(What is asked) Repeat every line of the data below word for word, but leave out the pictures.
___
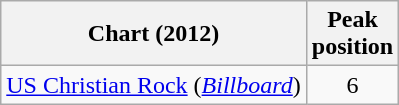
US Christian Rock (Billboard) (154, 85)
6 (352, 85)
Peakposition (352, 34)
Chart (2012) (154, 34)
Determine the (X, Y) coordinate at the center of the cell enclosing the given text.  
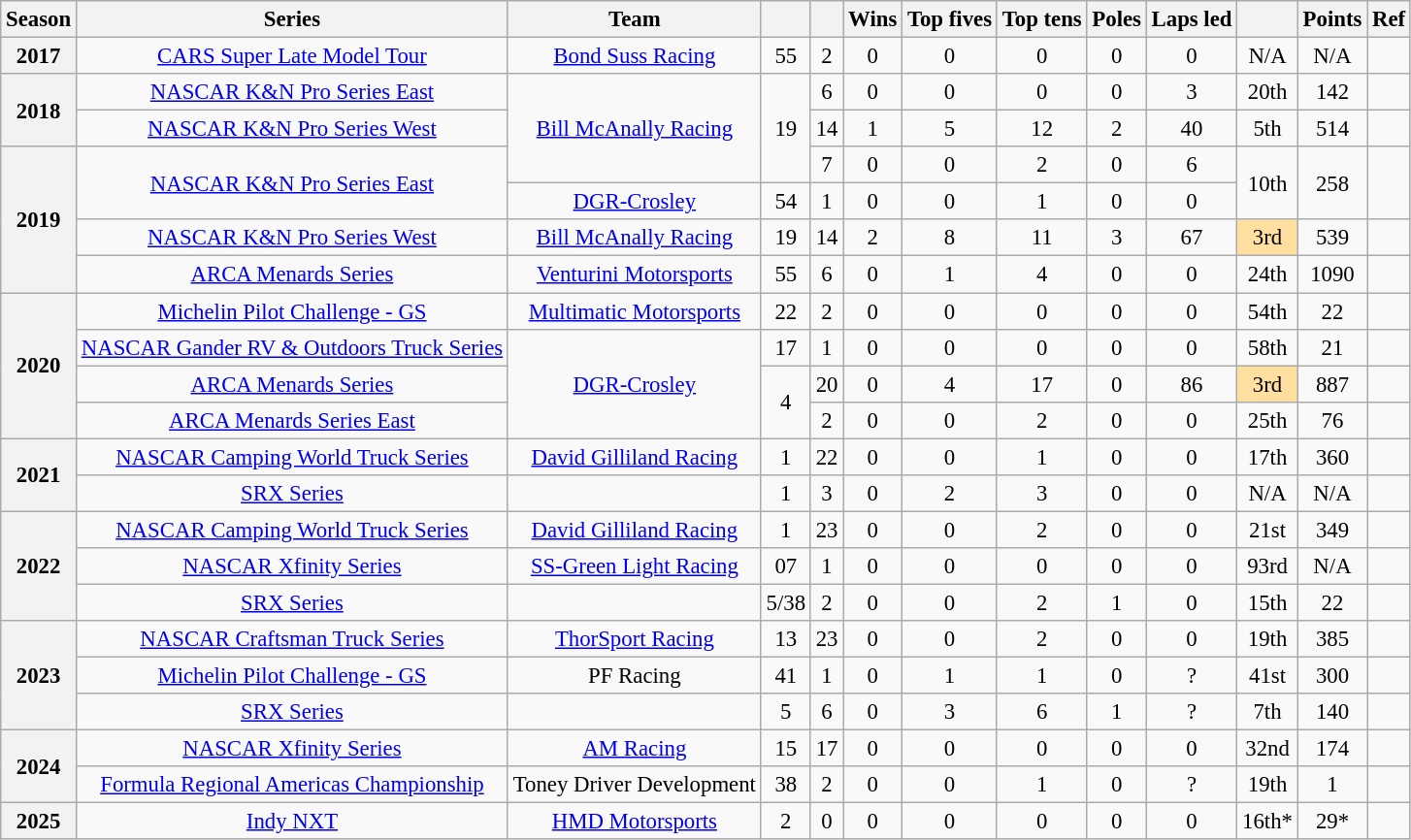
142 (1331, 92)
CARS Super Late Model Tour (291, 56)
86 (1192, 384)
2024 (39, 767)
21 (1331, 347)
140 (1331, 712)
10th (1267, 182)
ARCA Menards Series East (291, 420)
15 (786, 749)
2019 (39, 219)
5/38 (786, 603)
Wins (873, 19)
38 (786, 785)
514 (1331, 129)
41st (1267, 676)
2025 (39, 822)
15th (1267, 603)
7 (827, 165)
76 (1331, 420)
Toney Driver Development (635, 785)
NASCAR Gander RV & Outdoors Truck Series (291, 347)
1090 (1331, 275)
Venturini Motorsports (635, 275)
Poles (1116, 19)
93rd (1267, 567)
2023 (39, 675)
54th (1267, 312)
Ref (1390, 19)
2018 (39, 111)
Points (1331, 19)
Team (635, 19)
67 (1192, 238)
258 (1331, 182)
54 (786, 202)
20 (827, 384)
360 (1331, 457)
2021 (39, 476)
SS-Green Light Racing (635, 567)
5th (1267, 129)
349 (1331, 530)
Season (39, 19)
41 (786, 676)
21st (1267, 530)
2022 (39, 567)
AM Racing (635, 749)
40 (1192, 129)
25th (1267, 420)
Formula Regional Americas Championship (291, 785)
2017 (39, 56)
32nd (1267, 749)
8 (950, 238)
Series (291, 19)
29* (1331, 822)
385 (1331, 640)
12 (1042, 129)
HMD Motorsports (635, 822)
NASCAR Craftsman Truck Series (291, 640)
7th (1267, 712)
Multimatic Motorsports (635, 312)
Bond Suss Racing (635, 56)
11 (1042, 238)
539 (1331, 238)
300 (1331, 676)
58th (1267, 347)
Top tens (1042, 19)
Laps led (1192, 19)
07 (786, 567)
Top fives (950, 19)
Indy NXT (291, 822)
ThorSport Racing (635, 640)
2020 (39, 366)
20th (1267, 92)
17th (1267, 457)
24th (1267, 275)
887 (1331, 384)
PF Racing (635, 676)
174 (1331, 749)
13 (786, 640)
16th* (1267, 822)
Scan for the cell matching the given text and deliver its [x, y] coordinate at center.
___
(Answer to the exercise)
US Christian Rock (Billboard) (154, 85)
6 (352, 85)
Peakposition (352, 34)
Chart (2012) (154, 34)
Determine the (X, Y) coordinate at the center of the cell enclosing the given text.  
142 (1331, 92)
CARS Super Late Model Tour (291, 56)
86 (1192, 384)
2024 (39, 767)
21 (1331, 347)
140 (1331, 712)
10th (1267, 182)
ARCA Menards Series East (291, 420)
15 (786, 749)
2019 (39, 219)
5/38 (786, 603)
Wins (873, 19)
38 (786, 785)
514 (1331, 129)
41st (1267, 676)
2025 (39, 822)
15th (1267, 603)
7 (827, 165)
76 (1331, 420)
Toney Driver Development (635, 785)
NASCAR Gander RV & Outdoors Truck Series (291, 347)
1090 (1331, 275)
Venturini Motorsports (635, 275)
Poles (1116, 19)
93rd (1267, 567)
2023 (39, 675)
54th (1267, 312)
Ref (1390, 19)
2018 (39, 111)
Points (1331, 19)
Team (635, 19)
67 (1192, 238)
258 (1331, 182)
54 (786, 202)
20 (827, 384)
360 (1331, 457)
2021 (39, 476)
SS-Green Light Racing (635, 567)
5th (1267, 129)
349 (1331, 530)
Season (39, 19)
41 (786, 676)
21st (1267, 530)
2022 (39, 567)
AM Racing (635, 749)
40 (1192, 129)
25th (1267, 420)
Formula Regional Americas Championship (291, 785)
2017 (39, 56)
32nd (1267, 749)
8 (950, 238)
Series (291, 19)
29* (1331, 822)
385 (1331, 640)
12 (1042, 129)
HMD Motorsports (635, 822)
NASCAR Craftsman Truck Series (291, 640)
7th (1267, 712)
Multimatic Motorsports (635, 312)
Bond Suss Racing (635, 56)
11 (1042, 238)
539 (1331, 238)
300 (1331, 676)
58th (1267, 347)
Top tens (1042, 19)
Laps led (1192, 19)
07 (786, 567)
Top fives (950, 19)
Indy NXT (291, 822)
ThorSport Racing (635, 640)
2020 (39, 366)
20th (1267, 92)
17th (1267, 457)
24th (1267, 275)
887 (1331, 384)
PF Racing (635, 676)
174 (1331, 749)
13 (786, 640)
16th* (1267, 822)
Scan for the cell matching the given text and deliver its [x, y] coordinate at center.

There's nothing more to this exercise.